**BRIEF**
Pull from the data below each line where the word "moved" occurs, and copy it.

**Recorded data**
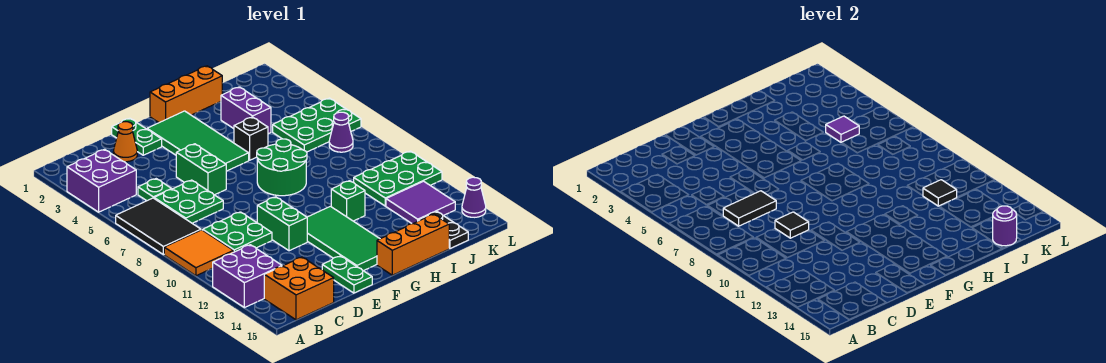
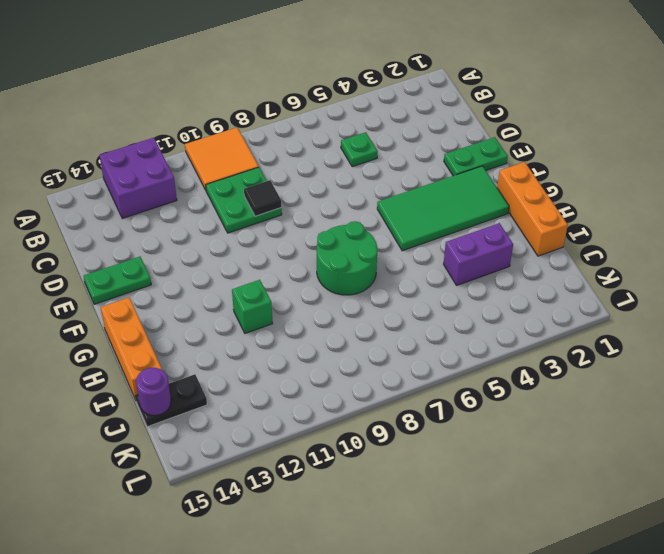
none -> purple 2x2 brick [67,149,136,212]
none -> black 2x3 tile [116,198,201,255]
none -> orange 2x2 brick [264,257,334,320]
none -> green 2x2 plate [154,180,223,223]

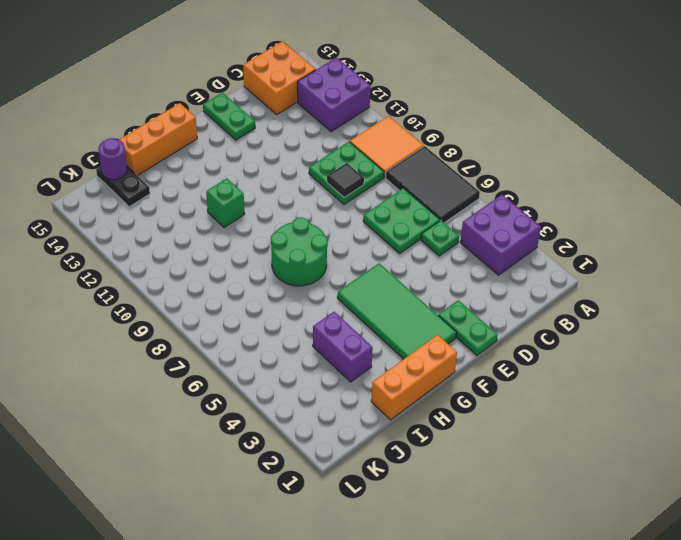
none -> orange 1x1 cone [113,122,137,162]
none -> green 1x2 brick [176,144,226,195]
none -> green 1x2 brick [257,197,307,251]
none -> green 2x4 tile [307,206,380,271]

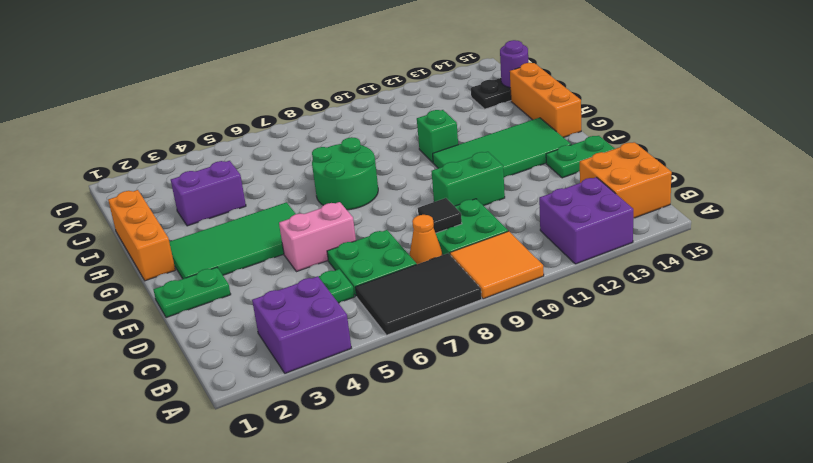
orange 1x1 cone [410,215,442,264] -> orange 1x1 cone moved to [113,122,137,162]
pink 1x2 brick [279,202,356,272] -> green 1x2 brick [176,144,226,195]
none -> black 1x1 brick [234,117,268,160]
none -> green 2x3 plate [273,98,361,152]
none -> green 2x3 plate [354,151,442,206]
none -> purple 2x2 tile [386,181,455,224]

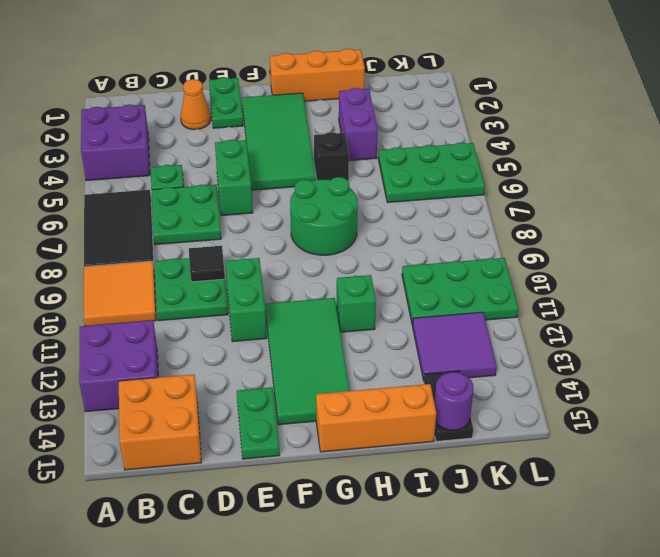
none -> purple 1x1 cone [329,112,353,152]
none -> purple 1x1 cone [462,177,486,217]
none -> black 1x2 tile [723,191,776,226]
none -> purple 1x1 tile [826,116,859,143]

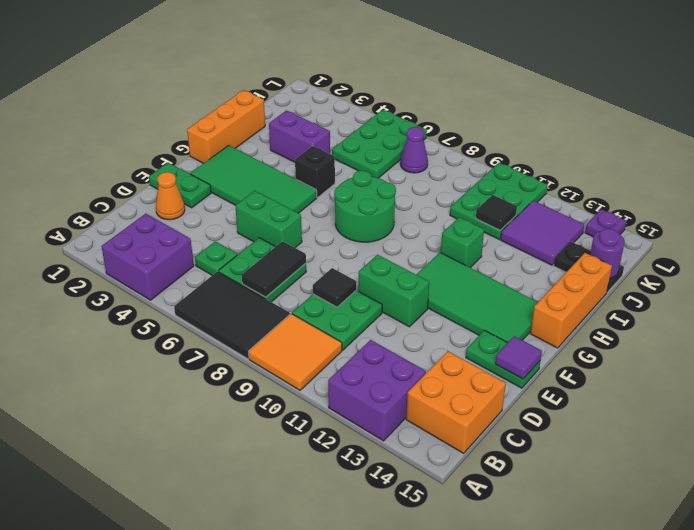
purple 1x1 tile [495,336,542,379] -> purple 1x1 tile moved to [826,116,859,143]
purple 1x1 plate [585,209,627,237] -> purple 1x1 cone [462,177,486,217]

**YOUR RESPONSE**
orange 1x1 cone [410,215,442,264] -> orange 1x1 cone moved to [113,122,137,162]
purple 1x1 tile [495,336,542,379] -> purple 1x1 tile moved to [826,116,859,143]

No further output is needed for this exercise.